▶ _Given entries_:
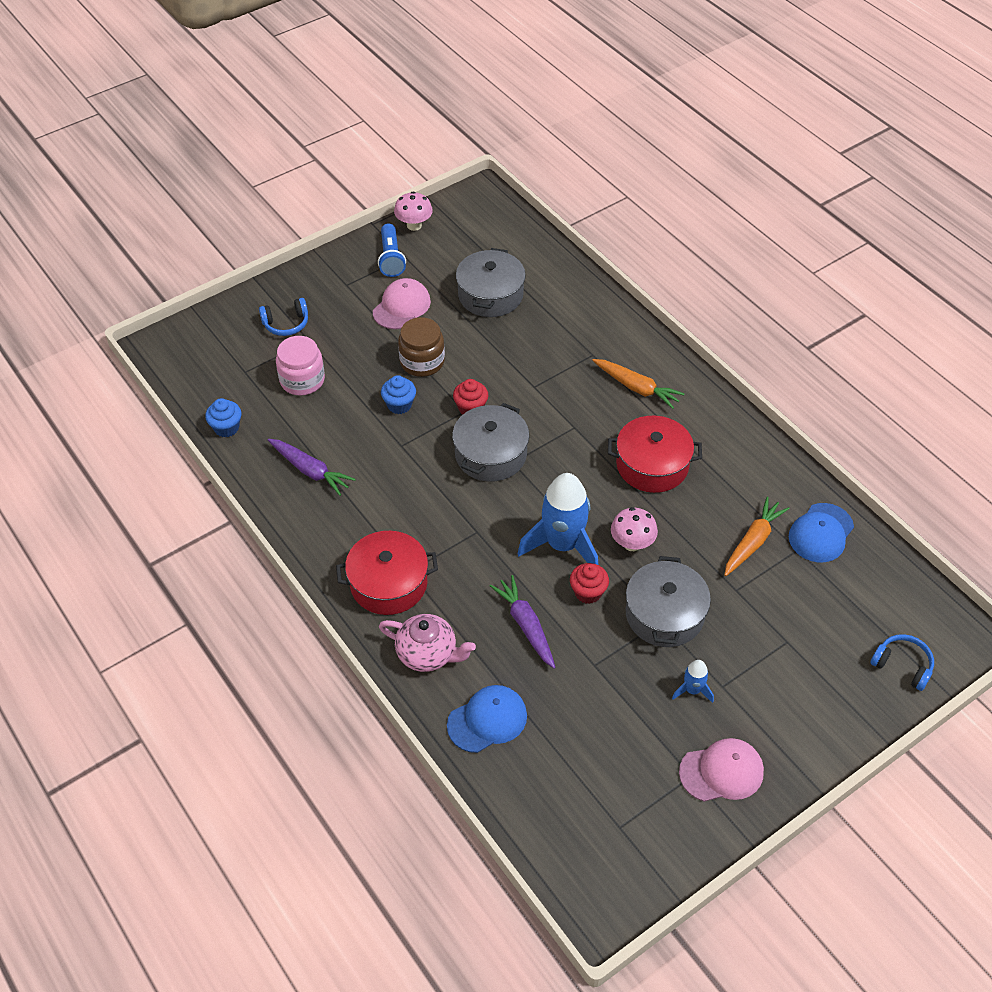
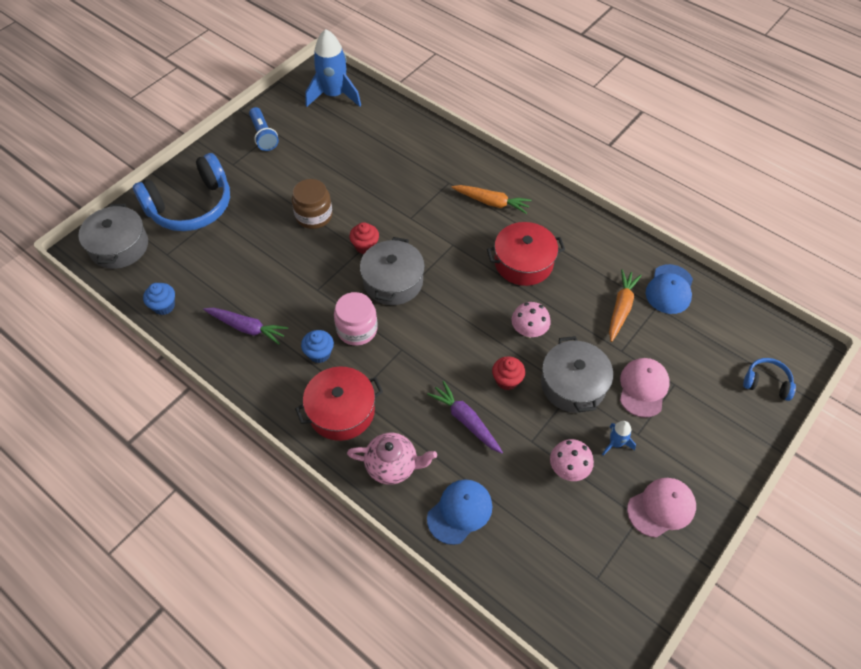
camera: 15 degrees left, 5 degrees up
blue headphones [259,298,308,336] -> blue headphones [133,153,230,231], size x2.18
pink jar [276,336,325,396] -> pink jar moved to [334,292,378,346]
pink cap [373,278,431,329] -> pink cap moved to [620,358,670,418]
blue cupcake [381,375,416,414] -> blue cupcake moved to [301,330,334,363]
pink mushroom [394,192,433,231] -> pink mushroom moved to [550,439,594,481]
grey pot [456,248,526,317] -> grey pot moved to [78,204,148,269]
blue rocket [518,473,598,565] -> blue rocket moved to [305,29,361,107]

==

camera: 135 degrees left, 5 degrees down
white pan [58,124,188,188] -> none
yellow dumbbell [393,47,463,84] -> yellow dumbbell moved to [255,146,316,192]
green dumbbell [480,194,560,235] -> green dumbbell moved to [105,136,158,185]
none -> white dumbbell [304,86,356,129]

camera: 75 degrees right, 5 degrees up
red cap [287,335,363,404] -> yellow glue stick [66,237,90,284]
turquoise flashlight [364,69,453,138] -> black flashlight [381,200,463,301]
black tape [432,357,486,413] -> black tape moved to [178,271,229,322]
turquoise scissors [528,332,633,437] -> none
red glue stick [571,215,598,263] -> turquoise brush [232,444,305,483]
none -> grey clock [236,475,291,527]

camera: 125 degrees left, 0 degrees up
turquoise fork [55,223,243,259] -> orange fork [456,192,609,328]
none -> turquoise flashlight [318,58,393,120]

---

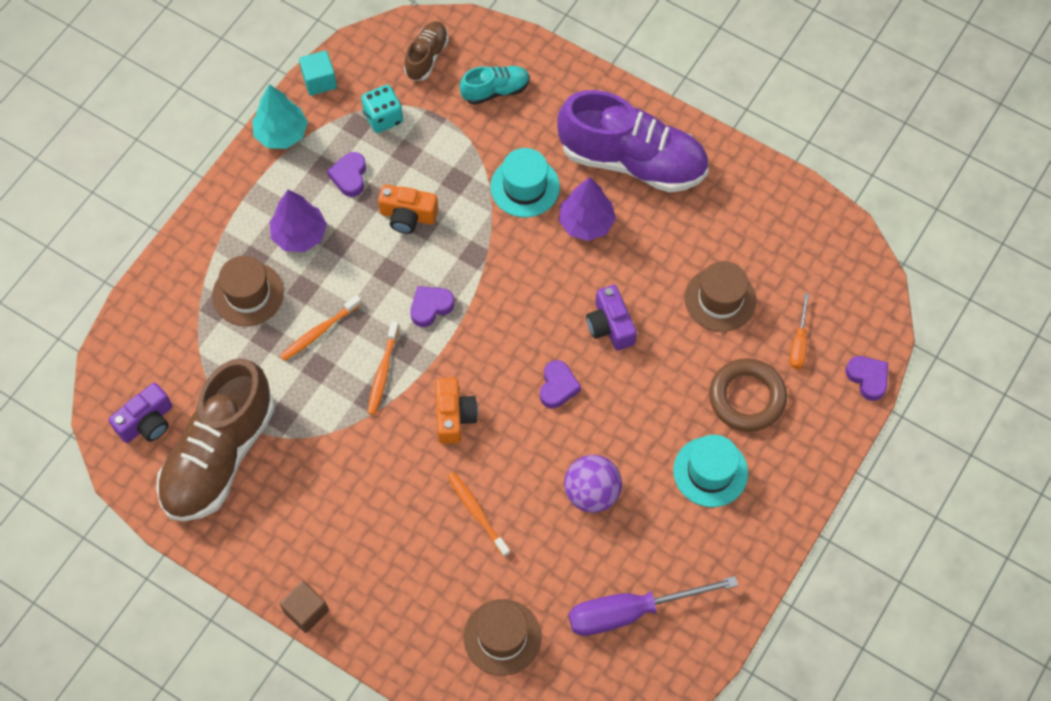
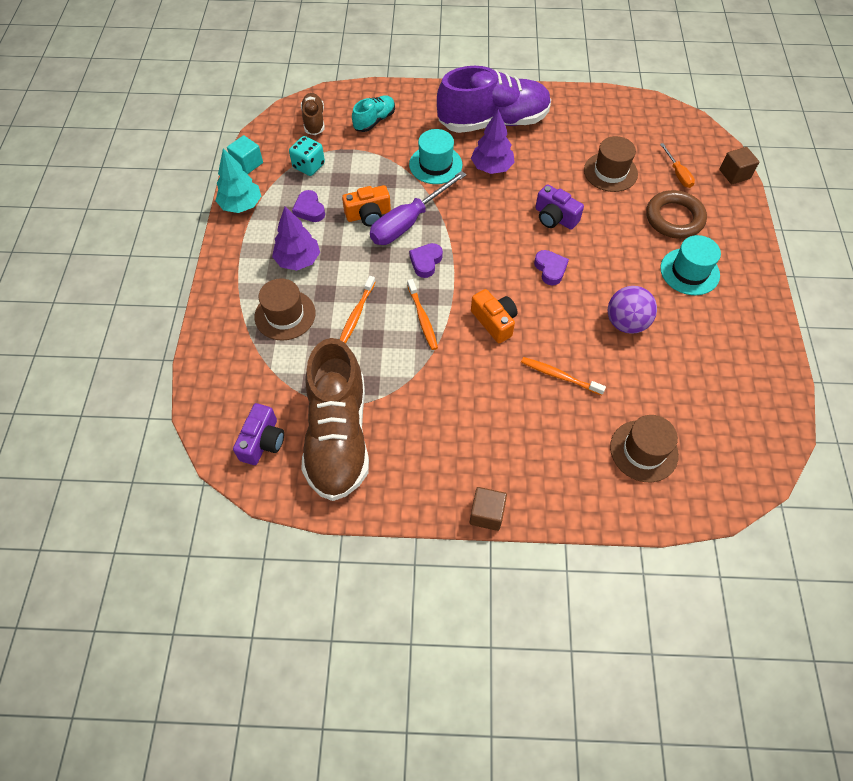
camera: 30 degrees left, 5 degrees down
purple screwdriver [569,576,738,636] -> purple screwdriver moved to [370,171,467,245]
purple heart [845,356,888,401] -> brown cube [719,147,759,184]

▶ _Exercise goal_:
Which of the lines above carry the string "purple"? Copy every one.

▶ _Exercise answer_:
purple screwdriver [569,576,738,636] -> purple screwdriver moved to [370,171,467,245]
purple heart [845,356,888,401] -> brown cube [719,147,759,184]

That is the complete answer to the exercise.